While reading through the material below, copy each line that holds the word "none".

══ DATA SECTION ══

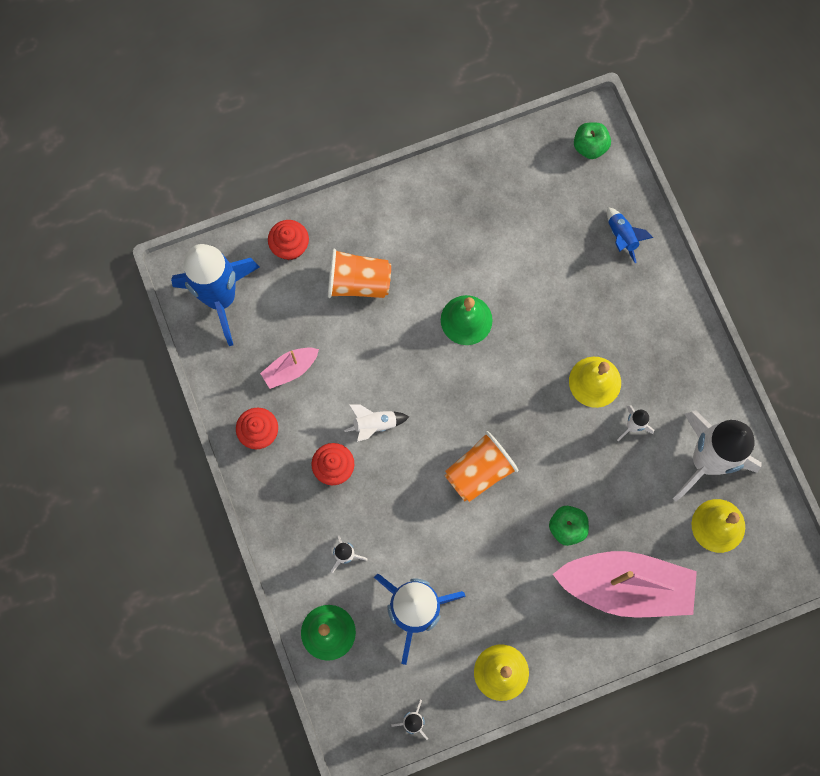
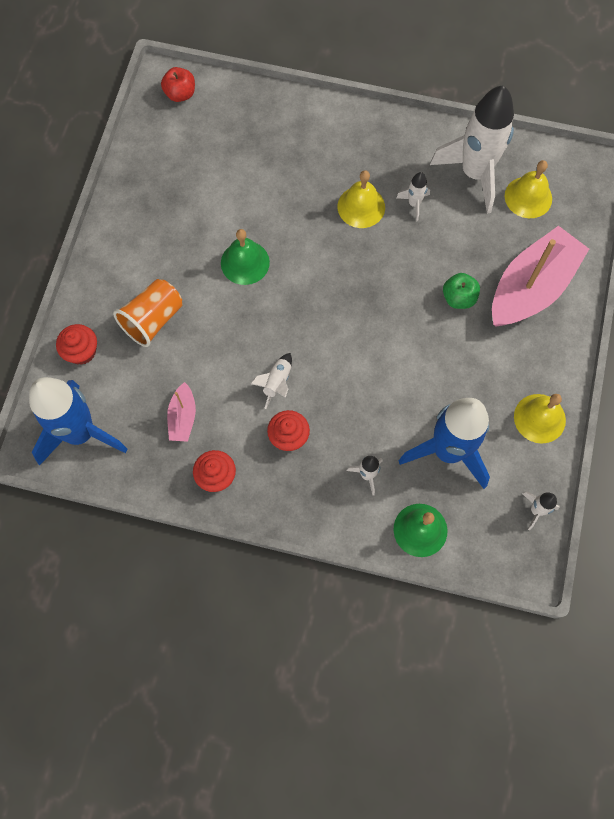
camera: 55 degrees left, 5 degrees down
(479, 471) = (371, 331): orange cup -> none
(590, 147) = (180, 94): green apple -> red apple
(622, 237) = (266, 118): blue rocket -> none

═══

**ANSWER TO THIS TASK**
(479, 471) = (371, 331): orange cup -> none
(622, 237) = (266, 118): blue rocket -> none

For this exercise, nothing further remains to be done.